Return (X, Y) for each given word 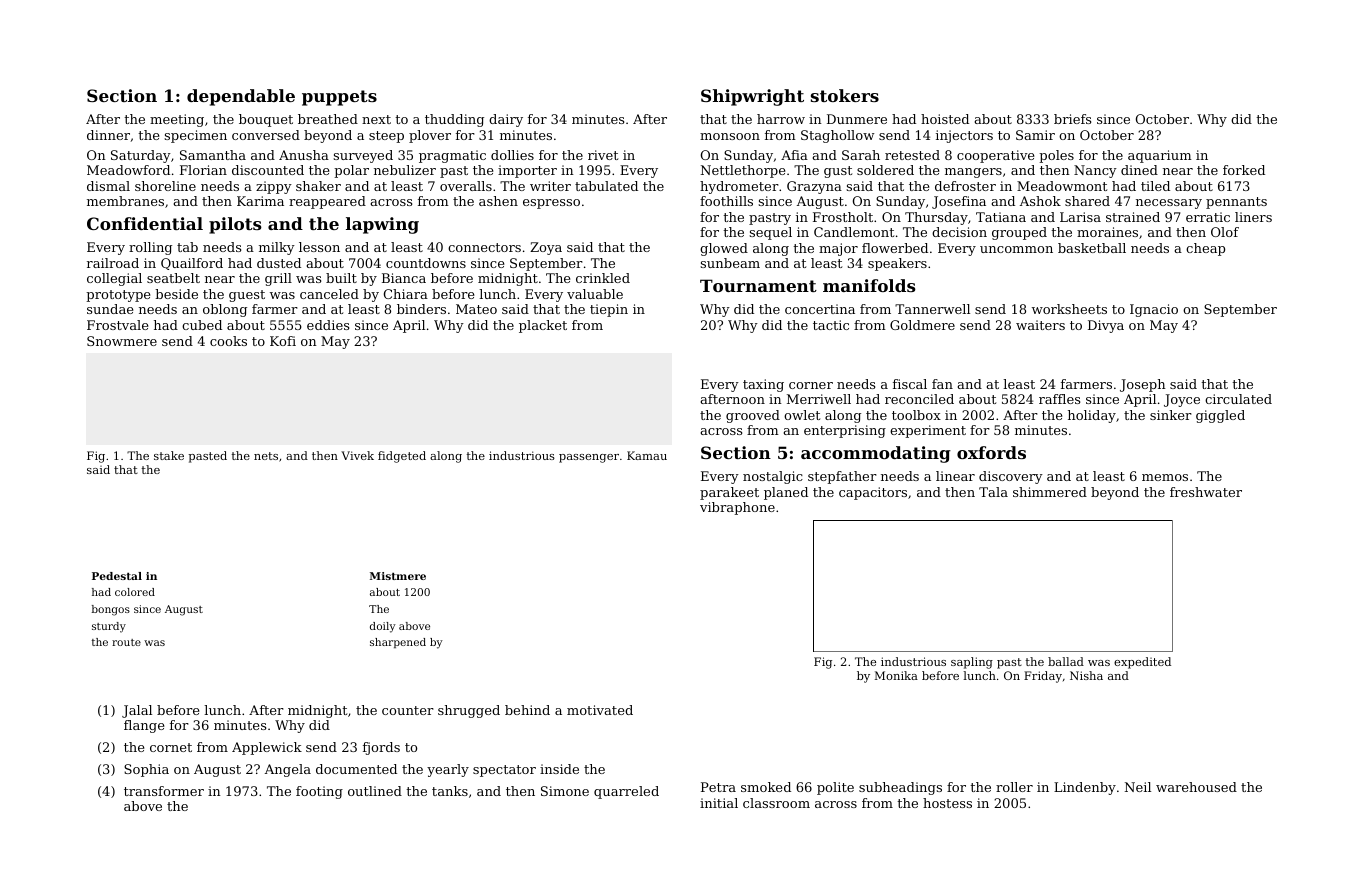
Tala (993, 492)
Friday (1043, 677)
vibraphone (737, 508)
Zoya (546, 248)
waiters (1040, 325)
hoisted (945, 119)
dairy (506, 120)
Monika (896, 675)
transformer (164, 791)
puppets (339, 98)
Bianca (404, 278)
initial (719, 803)
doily (383, 627)
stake (169, 455)
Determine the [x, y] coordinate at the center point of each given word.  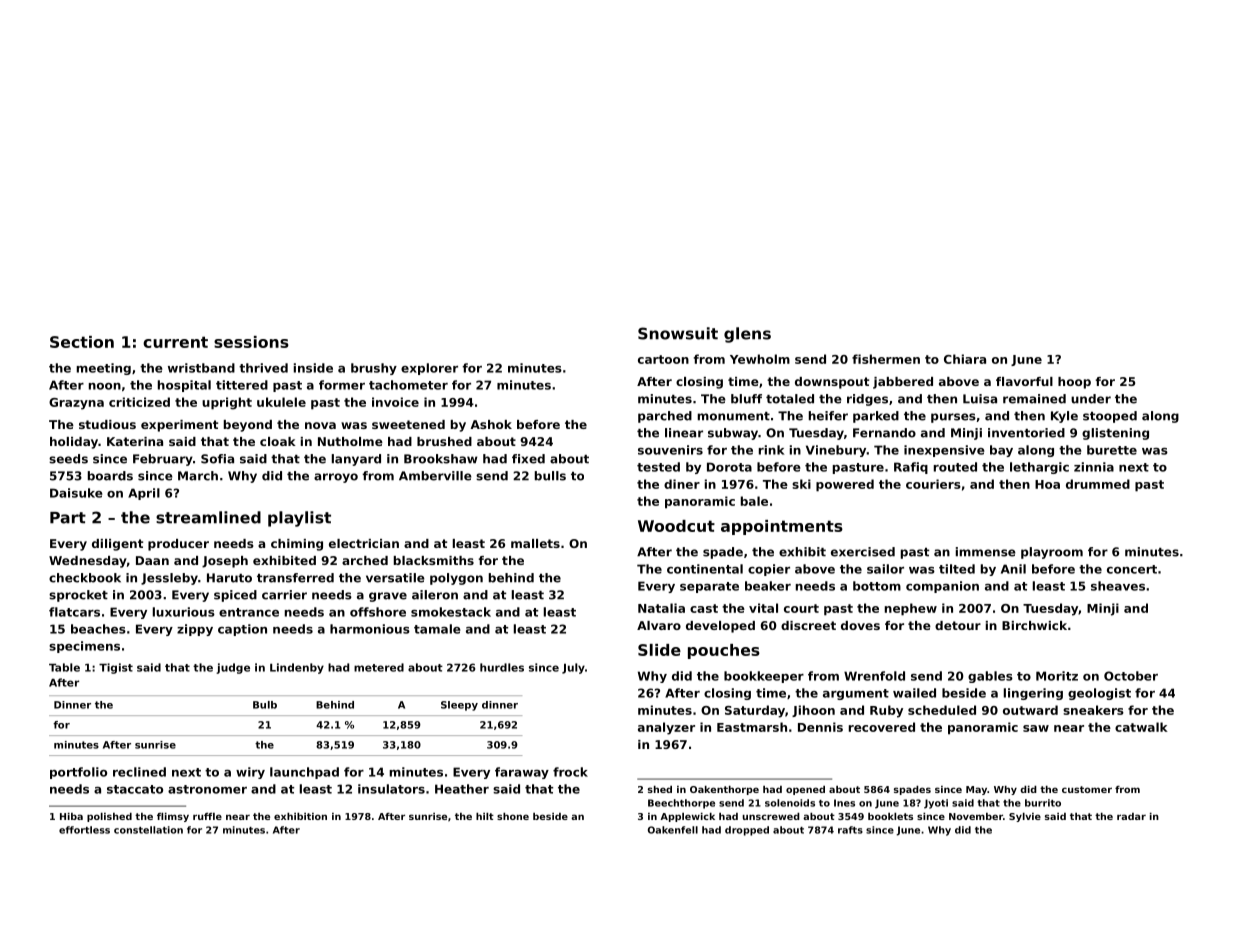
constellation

•••

INSTRUCTION — Give every line from the one containing "Friday (1043, 677)" through the end of the items as a JSON list of strings, one string per line, with blank lines and the pictures left out.

THE ANSWER —
[
  "Friday (1043, 677)",
  "vibraphone (737, 508)",
  "Zoya (546, 248)",
  "waiters (1040, 325)",
  "hoisted (945, 119)",
  "dairy (506, 120)",
  "Monika (896, 675)",
  "transformer (164, 791)",
  "puppets (339, 98)",
  "Bianca (404, 278)",
  "initial (719, 803)",
  "doily (383, 627)",
  "stake (169, 455)",
  "Determine the [x, y] coordinate at the center point of each given word.  ",
  "constellation"
]